Dataset items
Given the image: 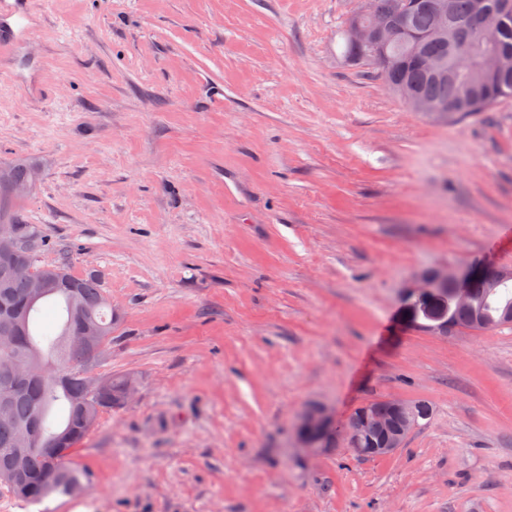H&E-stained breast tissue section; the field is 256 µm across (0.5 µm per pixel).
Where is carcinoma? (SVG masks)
Instances as JSON below:
<instances>
[{
  "instance_id": "carcinoma-1",
  "label": "carcinoma",
  "mask_w": 512,
  "mask_h": 512,
  "mask_svg": "<svg viewBox=\"0 0 512 512\" xmlns=\"http://www.w3.org/2000/svg\"><path fill=\"white\" fill-rule=\"evenodd\" d=\"M416 2L406 14V30L402 38L383 49L390 58L391 66L383 77L391 90L408 107L420 112L419 103L428 105L430 112H446L450 116L484 112L500 99L512 96V67L485 68V57L493 52L512 61V0H377V8L384 14ZM487 8L499 12L503 27L497 43L489 47L475 41L472 21L476 11ZM467 51L472 66L454 70L457 55ZM432 57L445 69L440 76L429 71L422 59ZM22 235L33 240L29 257L34 268L62 281L72 282V288L56 291L28 307L27 286L18 280L5 279L0 275V302L10 299L22 312L28 313L25 337L13 347L0 346V387L10 382L6 368L16 359L35 353L48 371L46 383L36 385V397H16L6 416L0 415V468L11 464L19 427L31 417L41 416L43 433L56 435L67 432V455L59 461L53 476L45 478L49 462L42 448L28 451L25 455V473L31 485L25 492L11 488L9 492L19 501L38 504L54 494L73 495L83 488L81 472L73 465L76 447L88 435L83 425V406L87 394L81 373L87 364V352L78 346L67 344L66 336L81 326L83 321L97 325L105 342L112 341V304L102 301L104 288L93 277L74 275L63 262L41 264L38 259V231L31 224L21 225ZM57 301L62 304L64 321L58 333H41L36 329L37 314L43 304ZM512 310V278L495 288H489L479 280L475 284L471 305L460 307L448 299L429 297L416 304L414 319L449 311L452 326L474 330L494 329L506 325L505 310ZM371 413L361 416L353 413L348 424L360 435V447L353 456L367 459L369 440L381 439L373 413L394 423L412 422L411 428L421 426L430 419L432 406L426 400L412 405V417L408 418L393 410L387 401L375 400Z\"/></svg>"
}]
</instances>
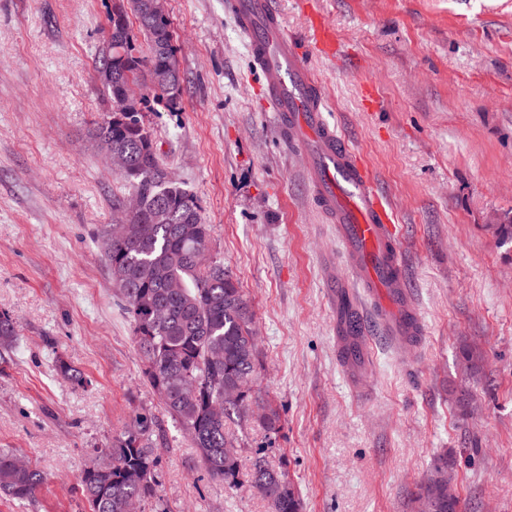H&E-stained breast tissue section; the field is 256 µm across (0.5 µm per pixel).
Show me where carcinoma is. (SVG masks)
Listing matches in <instances>:
<instances>
[{"label": "carcinoma", "mask_w": 512, "mask_h": 512, "mask_svg": "<svg viewBox=\"0 0 512 512\" xmlns=\"http://www.w3.org/2000/svg\"><path fill=\"white\" fill-rule=\"evenodd\" d=\"M146 0H113L112 16L96 68L97 79L111 99L124 101L120 112H107L93 127L95 138L106 137L123 149L130 165L121 171L130 195L142 206L129 212L127 199L115 201L119 217L107 241L100 237L112 276L115 296L132 323L133 335L144 363V374L153 390L168 393L163 405L168 414L192 439L207 472L230 487L244 483L269 502L271 512H301V500L288 479L286 466L272 469L258 455L248 472H241L239 458L224 457L231 443L228 424L248 421L254 409L266 436L281 430L280 414L271 402L251 394L250 383L259 369V352L252 334L253 314L247 298L224 261L205 257L211 226L202 221L200 207L191 192L166 178L152 133L143 112L150 104H163L176 111L182 93V76L175 57L171 23L166 18L146 17L140 5ZM138 22L147 46L142 52L130 17ZM179 285L173 291L168 285ZM166 309L162 322L154 320V309ZM18 339L16 321L0 313V347L7 349ZM223 357L212 356L214 350ZM57 375L74 386L89 380L59 357ZM195 382L199 390L185 396L180 386ZM241 393V403L224 407L216 419L209 405L219 400L224 389ZM158 426L155 415L140 413L112 436L107 460L92 472H84L78 484L83 512H127L131 499L141 501L155 495L153 436ZM119 454L131 470L146 475L130 482L112 469V456ZM457 459L439 458L432 478L420 485L418 497L439 500V512H458V500L439 498L435 476L454 471ZM46 482V475L31 464H22L9 450H0V495L29 501Z\"/></svg>", "instance_id": "cac0c4a2"}]
</instances>
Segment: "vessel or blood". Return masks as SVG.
<instances>
[{
    "label": "vessel or blood",
    "instance_id": "vessel-or-blood-1",
    "mask_svg": "<svg viewBox=\"0 0 512 512\" xmlns=\"http://www.w3.org/2000/svg\"><path fill=\"white\" fill-rule=\"evenodd\" d=\"M230 11L249 40L253 69L279 123L309 157L314 195L337 224L356 282L393 301L402 260L392 206L364 158L326 120L322 86L288 39L272 0H230Z\"/></svg>",
    "mask_w": 512,
    "mask_h": 512
}]
</instances>
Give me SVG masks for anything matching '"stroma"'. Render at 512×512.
<instances>
[{
	"mask_svg": "<svg viewBox=\"0 0 512 512\" xmlns=\"http://www.w3.org/2000/svg\"><path fill=\"white\" fill-rule=\"evenodd\" d=\"M226 0H168L183 77L178 111L144 113L160 159L197 198L210 256L254 310V393L282 429L230 425L243 466H287L302 512H418L437 458L460 461V512H512V0H313L341 44L311 48L305 0H274L327 100L326 117L369 163L402 227V286L418 343L389 309L353 303L368 354L345 362L335 281L351 278L303 156L273 118ZM112 0H0V449L47 476L0 512H82L78 481L135 414H155L156 495L138 512H269L211 477L146 384L114 297L100 231L129 190L89 135L110 100L95 66ZM375 89L369 104L366 89ZM64 357L90 378L63 383Z\"/></svg>",
	"mask_w": 512,
	"mask_h": 512,
	"instance_id": "1",
	"label": "stroma"
}]
</instances>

• _The problem_
Repeat exactly, and only, the lines of the records above, starting with the line that contains "Give me SVG" and ending with the final line, both included.

• _Solved exercise_
Give me SVG masks for anything matching '"stroma"'. Render at 512×512.
<instances>
[{
	"mask_svg": "<svg viewBox=\"0 0 512 512\" xmlns=\"http://www.w3.org/2000/svg\"><path fill=\"white\" fill-rule=\"evenodd\" d=\"M226 0H168L183 77L178 111L144 113L160 159L197 198L210 256L254 310V393L282 429L230 425L243 466H287L302 512H418L437 458L460 461V512H512V0H313L341 44L311 48L305 0H274L327 100L326 117L369 163L402 227V286L418 343L389 309L353 303L368 354L345 362L335 281L351 278L303 156L273 118ZM112 0H0V449L47 476L0 512H82L78 481L135 414H155L156 495L138 512H269L211 477L146 384L114 297L100 231L129 190L89 135L110 100L95 66ZM375 89L369 104L366 89ZM64 357L90 378L63 383Z\"/></svg>",
	"mask_w": 512,
	"mask_h": 512,
	"instance_id": "1",
	"label": "stroma"
}]
</instances>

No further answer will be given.